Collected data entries
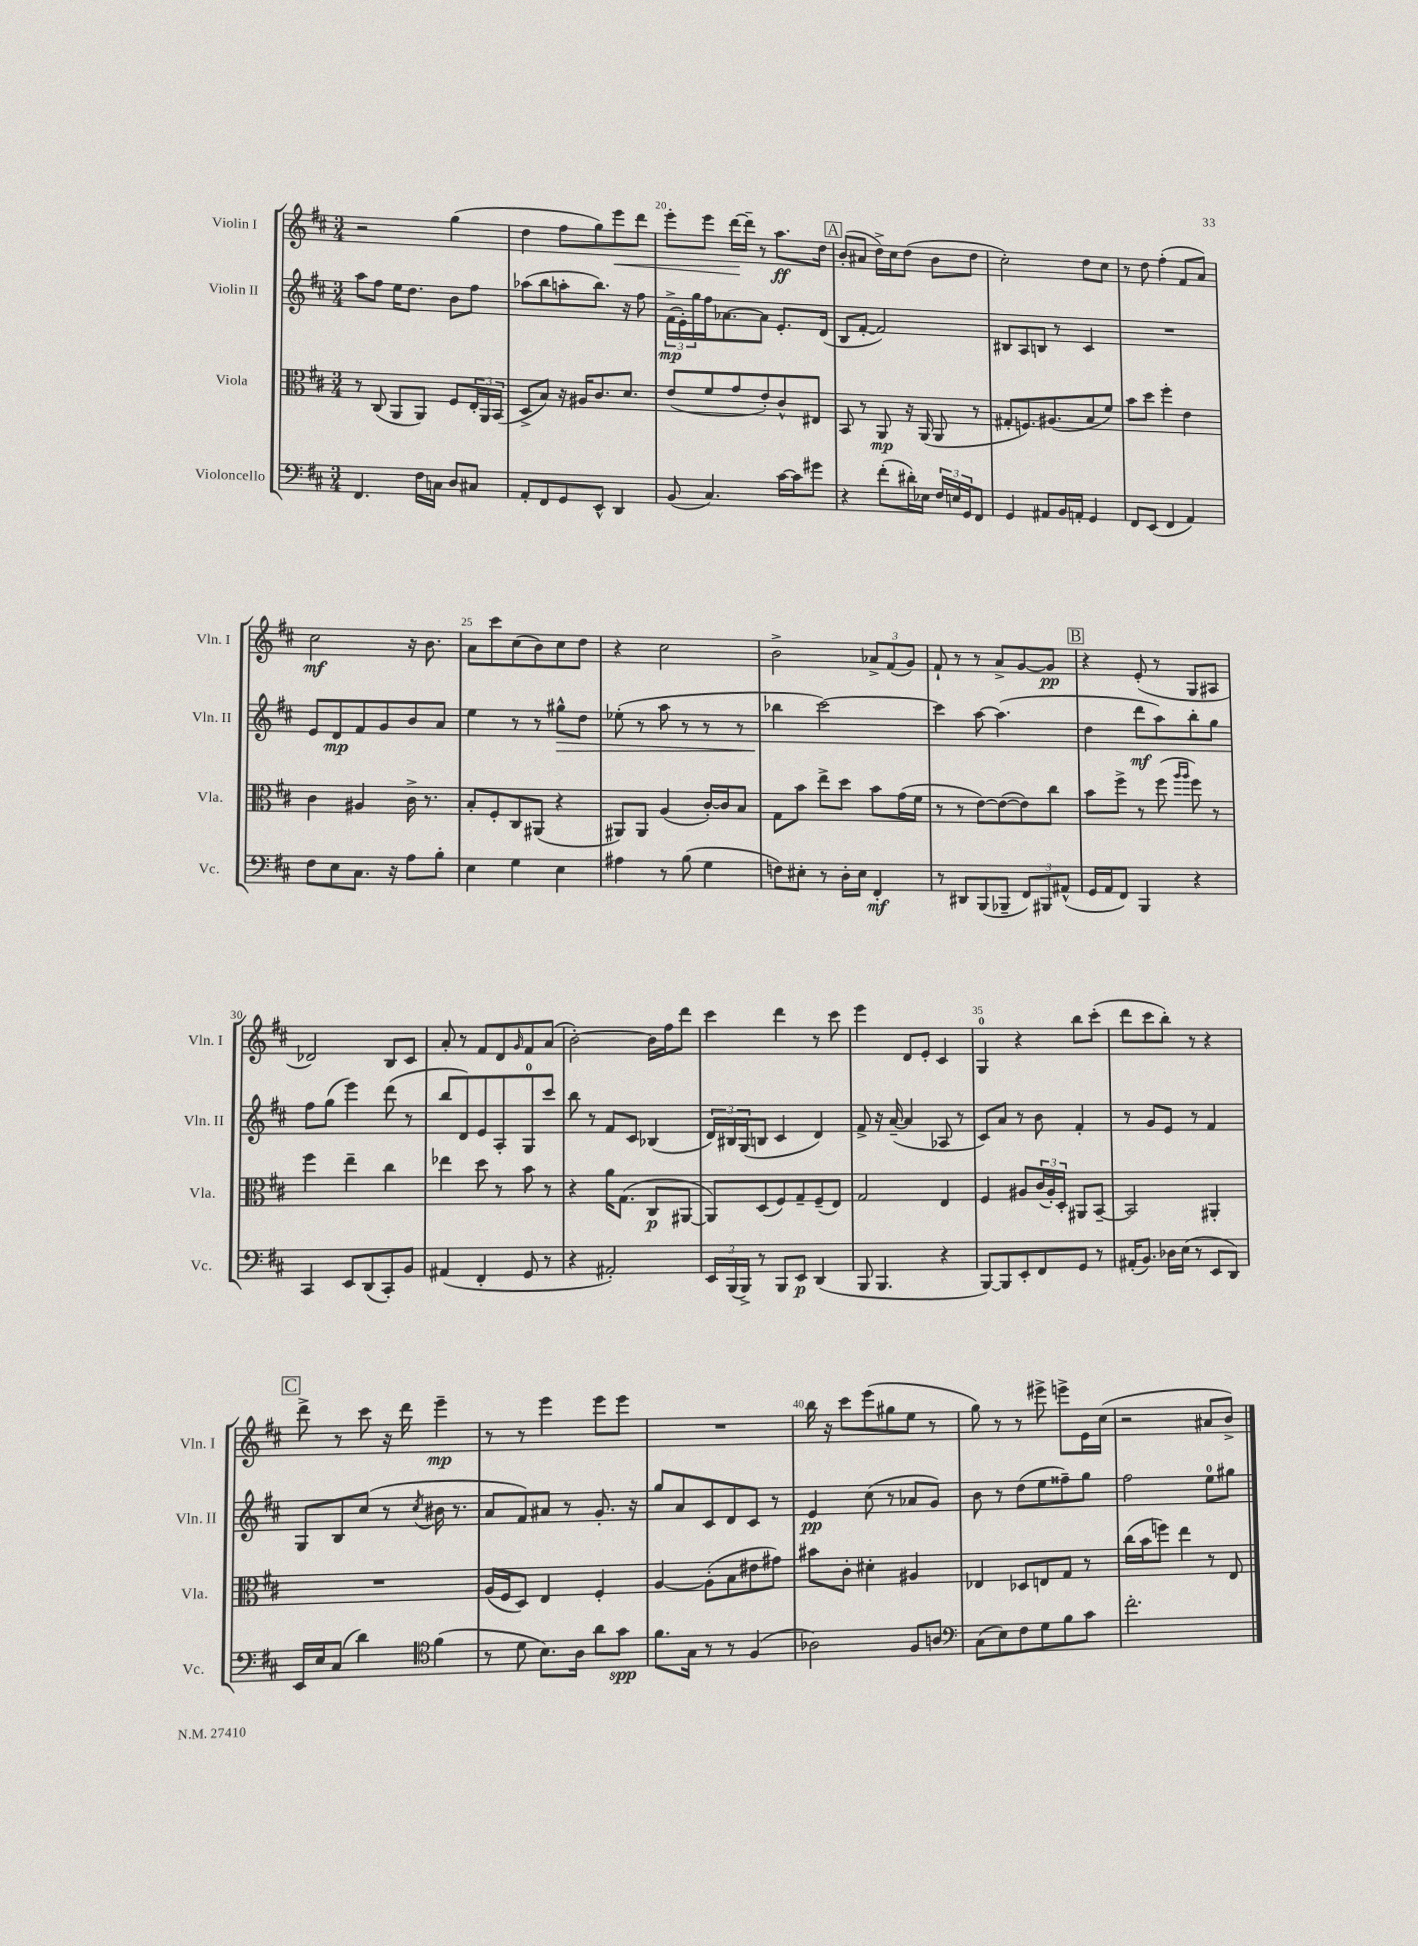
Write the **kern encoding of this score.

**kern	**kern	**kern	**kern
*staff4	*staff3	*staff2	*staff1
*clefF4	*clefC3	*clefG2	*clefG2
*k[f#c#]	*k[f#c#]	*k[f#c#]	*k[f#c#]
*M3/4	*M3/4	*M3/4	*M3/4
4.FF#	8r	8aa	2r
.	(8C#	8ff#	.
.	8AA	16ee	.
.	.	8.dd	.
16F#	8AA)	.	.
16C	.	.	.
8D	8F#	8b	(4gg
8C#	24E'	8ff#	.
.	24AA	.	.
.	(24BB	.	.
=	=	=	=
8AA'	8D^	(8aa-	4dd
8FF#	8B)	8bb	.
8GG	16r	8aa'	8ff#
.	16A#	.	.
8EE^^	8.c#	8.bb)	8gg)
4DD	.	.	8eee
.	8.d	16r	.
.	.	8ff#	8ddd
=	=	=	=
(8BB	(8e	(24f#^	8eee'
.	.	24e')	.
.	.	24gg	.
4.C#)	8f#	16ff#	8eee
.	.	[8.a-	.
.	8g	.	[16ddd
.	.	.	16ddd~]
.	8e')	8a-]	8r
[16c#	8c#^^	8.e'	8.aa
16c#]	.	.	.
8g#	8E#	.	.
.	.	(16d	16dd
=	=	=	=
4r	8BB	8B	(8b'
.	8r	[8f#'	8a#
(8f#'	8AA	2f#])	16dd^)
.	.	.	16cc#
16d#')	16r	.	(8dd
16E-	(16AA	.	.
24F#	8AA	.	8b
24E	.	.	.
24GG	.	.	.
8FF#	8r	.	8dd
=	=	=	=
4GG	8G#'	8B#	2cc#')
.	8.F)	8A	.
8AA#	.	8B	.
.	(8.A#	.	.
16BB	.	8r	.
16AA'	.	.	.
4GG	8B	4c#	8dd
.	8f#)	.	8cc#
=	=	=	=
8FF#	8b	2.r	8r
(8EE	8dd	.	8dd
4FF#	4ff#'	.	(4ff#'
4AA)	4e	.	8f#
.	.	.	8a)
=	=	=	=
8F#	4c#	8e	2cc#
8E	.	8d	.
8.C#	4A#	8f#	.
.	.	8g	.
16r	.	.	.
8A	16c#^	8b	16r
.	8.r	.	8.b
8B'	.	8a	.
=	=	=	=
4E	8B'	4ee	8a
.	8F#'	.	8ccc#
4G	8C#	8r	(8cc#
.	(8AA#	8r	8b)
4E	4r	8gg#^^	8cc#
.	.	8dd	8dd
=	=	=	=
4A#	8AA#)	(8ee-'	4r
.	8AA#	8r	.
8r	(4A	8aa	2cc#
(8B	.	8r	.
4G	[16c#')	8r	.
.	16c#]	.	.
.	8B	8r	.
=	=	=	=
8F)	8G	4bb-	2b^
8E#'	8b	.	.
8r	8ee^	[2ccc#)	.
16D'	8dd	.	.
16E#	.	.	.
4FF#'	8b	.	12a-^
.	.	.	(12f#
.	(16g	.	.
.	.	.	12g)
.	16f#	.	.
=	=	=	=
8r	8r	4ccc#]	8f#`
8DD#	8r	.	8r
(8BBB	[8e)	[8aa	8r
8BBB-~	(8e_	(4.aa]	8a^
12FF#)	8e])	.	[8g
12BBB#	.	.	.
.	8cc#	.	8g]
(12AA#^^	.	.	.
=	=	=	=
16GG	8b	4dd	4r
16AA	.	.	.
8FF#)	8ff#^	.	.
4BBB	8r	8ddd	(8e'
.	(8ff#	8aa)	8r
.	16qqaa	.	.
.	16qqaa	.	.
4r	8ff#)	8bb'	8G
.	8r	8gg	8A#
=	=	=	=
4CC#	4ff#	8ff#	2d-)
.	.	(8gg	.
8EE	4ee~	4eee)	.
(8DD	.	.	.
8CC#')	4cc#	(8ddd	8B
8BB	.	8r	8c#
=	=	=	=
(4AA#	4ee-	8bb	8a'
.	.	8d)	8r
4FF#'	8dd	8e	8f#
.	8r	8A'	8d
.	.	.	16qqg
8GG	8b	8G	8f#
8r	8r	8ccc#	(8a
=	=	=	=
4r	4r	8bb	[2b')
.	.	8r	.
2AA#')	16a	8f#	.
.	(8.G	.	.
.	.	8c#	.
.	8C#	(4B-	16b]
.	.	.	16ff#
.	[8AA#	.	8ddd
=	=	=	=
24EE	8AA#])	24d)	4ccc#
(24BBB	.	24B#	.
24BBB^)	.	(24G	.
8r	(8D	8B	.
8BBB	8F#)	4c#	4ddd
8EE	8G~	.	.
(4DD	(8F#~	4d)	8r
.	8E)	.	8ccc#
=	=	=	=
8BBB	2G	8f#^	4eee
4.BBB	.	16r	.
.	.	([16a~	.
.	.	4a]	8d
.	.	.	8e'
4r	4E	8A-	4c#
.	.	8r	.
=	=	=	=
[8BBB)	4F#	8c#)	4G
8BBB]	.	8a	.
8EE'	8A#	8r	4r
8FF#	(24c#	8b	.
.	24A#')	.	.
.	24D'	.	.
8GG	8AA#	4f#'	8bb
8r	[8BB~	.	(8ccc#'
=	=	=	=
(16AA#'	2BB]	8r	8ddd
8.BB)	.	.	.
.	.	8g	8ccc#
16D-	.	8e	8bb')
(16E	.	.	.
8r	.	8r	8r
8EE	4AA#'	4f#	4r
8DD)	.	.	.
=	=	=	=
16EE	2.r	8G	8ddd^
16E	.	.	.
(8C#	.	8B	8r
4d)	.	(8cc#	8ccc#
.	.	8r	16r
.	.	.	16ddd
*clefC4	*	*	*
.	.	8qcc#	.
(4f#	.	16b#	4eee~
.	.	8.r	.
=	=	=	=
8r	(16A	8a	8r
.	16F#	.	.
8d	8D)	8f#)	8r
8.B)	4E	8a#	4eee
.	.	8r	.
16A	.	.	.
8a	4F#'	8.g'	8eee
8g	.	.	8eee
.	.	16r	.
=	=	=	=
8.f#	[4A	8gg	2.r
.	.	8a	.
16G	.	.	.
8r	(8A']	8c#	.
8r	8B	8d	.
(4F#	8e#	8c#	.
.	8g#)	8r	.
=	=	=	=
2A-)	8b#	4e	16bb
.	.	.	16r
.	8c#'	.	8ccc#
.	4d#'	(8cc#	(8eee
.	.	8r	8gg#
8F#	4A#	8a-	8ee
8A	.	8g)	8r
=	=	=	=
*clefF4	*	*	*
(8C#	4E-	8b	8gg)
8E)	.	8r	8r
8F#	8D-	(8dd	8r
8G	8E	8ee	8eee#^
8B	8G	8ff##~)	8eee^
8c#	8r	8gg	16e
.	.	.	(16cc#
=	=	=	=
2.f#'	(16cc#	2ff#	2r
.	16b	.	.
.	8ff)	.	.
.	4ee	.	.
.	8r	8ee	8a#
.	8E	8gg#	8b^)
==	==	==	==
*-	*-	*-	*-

# Aim:
Copy out every line in the records that contains the string "kern", and treat uppercase and lowercase as different.

# Task response:
Write the **kern encoding of this score.
**kern	**kern	**kern	**kern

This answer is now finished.